Written request
Only the lines from the one containing "Mark carcinoma. Return masks as SVG." down to the one containing "Return results in", inclusive, are to be quoted exactly.

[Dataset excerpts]
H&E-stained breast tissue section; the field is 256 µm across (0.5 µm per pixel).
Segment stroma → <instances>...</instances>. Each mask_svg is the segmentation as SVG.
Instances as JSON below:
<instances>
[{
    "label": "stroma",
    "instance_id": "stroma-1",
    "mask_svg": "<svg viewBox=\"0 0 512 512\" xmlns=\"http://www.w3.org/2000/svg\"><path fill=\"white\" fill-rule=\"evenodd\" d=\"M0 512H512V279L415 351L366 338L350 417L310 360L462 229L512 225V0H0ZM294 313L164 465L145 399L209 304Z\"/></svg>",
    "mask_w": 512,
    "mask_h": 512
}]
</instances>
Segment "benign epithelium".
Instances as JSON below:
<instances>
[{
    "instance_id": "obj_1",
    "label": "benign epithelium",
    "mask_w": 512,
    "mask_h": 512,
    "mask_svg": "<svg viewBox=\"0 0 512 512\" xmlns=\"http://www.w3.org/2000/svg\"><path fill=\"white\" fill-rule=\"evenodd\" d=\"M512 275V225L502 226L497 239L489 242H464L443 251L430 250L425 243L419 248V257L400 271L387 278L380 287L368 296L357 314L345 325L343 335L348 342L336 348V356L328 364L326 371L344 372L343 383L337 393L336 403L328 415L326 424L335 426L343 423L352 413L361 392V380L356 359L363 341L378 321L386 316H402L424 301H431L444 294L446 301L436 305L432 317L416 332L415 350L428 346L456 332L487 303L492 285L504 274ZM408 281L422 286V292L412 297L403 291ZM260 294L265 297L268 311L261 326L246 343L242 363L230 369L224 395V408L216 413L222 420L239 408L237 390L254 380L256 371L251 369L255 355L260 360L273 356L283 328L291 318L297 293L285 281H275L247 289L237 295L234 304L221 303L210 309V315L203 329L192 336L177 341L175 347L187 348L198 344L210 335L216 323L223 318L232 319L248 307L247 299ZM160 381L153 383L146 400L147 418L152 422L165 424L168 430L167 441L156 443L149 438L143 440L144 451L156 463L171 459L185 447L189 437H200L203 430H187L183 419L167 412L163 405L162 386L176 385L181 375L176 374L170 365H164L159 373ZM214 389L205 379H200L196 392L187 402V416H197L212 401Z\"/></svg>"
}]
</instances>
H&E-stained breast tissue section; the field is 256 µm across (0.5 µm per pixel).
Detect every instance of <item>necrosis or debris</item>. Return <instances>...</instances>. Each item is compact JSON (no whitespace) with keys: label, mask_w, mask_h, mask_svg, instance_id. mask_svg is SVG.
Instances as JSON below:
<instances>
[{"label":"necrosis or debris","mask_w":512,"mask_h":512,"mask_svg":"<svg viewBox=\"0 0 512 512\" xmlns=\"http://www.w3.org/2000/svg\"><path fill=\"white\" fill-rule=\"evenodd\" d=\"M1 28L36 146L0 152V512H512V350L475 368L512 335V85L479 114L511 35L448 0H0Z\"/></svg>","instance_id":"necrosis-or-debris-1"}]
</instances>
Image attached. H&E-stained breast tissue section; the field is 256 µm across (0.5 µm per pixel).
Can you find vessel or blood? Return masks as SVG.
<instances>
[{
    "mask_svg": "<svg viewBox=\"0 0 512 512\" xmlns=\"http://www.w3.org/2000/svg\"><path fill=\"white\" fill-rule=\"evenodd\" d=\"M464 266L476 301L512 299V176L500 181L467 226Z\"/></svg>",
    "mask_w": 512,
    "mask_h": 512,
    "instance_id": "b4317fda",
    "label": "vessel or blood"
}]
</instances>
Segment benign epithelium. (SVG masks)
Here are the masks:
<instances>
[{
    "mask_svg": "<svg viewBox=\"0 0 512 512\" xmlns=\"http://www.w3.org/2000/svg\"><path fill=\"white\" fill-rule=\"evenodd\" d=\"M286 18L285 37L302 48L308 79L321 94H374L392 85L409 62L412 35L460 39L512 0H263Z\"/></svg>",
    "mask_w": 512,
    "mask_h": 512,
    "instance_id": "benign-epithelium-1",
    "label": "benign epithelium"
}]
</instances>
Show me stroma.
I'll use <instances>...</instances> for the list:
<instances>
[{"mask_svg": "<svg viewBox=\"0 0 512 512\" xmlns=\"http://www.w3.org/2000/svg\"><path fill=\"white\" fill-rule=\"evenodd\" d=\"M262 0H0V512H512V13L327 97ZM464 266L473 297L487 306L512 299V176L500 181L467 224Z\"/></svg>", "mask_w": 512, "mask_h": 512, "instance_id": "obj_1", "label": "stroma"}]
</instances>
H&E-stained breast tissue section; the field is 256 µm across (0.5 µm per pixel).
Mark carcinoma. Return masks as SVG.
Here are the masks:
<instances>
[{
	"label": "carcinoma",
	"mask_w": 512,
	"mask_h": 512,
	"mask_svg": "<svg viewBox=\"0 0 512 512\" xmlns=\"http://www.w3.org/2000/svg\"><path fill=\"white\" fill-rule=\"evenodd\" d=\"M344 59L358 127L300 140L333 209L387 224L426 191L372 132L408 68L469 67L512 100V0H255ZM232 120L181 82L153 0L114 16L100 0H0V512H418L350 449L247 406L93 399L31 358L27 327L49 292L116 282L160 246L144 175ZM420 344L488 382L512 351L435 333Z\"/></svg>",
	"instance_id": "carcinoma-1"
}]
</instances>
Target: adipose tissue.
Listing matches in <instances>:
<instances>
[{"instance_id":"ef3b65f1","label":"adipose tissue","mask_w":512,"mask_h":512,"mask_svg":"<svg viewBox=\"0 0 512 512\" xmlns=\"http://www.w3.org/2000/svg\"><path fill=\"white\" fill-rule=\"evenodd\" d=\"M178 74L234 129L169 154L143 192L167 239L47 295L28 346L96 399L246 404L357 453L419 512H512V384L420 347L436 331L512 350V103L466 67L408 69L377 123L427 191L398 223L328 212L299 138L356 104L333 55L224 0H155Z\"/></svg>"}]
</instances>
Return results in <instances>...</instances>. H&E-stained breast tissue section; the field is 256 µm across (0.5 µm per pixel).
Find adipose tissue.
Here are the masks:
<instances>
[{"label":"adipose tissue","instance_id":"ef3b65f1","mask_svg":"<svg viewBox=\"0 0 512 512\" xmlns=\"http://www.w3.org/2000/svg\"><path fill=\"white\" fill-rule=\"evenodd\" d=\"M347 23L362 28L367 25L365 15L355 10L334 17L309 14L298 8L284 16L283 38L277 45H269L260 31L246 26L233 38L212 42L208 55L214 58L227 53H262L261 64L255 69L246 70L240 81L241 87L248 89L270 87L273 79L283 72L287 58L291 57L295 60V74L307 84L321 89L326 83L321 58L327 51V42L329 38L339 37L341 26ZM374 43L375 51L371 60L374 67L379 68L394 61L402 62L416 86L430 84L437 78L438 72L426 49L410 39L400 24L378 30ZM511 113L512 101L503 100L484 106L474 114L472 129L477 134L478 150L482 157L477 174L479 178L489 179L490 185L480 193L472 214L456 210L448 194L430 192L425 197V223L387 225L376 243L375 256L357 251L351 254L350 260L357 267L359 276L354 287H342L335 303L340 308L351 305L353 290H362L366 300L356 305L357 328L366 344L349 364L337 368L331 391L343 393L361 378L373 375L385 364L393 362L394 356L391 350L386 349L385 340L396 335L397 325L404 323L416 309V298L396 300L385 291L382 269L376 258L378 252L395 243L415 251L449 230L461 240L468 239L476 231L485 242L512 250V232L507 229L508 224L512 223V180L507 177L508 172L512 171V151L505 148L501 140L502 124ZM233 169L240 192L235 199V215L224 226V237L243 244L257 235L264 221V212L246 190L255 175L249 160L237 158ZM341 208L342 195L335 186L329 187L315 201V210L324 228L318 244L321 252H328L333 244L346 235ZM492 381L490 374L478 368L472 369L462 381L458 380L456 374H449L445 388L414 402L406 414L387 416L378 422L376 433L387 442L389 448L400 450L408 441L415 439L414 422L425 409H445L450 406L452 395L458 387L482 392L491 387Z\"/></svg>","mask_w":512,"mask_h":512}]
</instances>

Complete answer
Mark carcinoma. Return masks as SVG.
Here are the masks:
<instances>
[{
	"label": "carcinoma",
	"mask_w": 512,
	"mask_h": 512,
	"mask_svg": "<svg viewBox=\"0 0 512 512\" xmlns=\"http://www.w3.org/2000/svg\"><path fill=\"white\" fill-rule=\"evenodd\" d=\"M344 59L358 127L300 140L333 209L387 224L426 191L372 132L408 68L469 67L512 100V0H255ZM232 120L181 82L153 0L114 16L100 0H0V512H418L350 449L247 406L93 399L31 358L27 327L49 292L116 282L160 246L144 175ZM420 344L488 382L512 351L435 333Z\"/></svg>",
	"instance_id": "carcinoma-1"
}]
</instances>
Target: adipose tissue.
Listing matches in <instances>:
<instances>
[{"instance_id":"ef3b65f1","label":"adipose tissue","mask_w":512,"mask_h":512,"mask_svg":"<svg viewBox=\"0 0 512 512\" xmlns=\"http://www.w3.org/2000/svg\"><path fill=\"white\" fill-rule=\"evenodd\" d=\"M178 74L234 129L169 154L143 192L167 239L47 295L28 346L96 399L246 404L357 453L419 512H512V384L420 347L436 331L512 350V103L466 67L408 69L377 123L427 191L398 223L328 212L299 138L356 104L333 55L224 0H155Z\"/></svg>"}]
</instances>
Return results in <instances>...</instances>. H&E-stained breast tissue section; the field is 256 µm across (0.5 µm per pixel).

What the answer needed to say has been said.